■ **PROMPT**:
Reproduce the data below word for word.

***** AVAILABLE DATA *****

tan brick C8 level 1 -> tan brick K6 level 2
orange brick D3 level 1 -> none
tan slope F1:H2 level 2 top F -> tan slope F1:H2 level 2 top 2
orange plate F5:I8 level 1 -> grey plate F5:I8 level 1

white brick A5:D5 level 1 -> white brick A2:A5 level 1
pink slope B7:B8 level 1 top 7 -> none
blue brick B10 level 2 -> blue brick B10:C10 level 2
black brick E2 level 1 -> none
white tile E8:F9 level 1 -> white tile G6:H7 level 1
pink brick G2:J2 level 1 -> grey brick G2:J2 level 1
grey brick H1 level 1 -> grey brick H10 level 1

*****

■ **EXERCISE OUTPUT**:
tan brick C8 level 1 -> tan brick K6 level 2
orange brick D3 level 1 -> none
tan slope F1:H2 level 2 top F -> tan slope F1:H2 level 2 top 2
orange plate F5:I8 level 1 -> grey plate F5:I8 level 1

white brick A5:D5 level 1 -> white brick A2:A5 level 1
pink slope B7:B8 level 1 top 7 -> none
blue brick B10 level 2 -> blue brick B10:C10 level 2
black brick E2 level 1 -> none
white tile E8:F9 level 1 -> white tile G6:H7 level 1
pink brick G2:J2 level 1 -> grey brick G2:J2 level 1
grey brick H1 level 1 -> grey brick H10 level 1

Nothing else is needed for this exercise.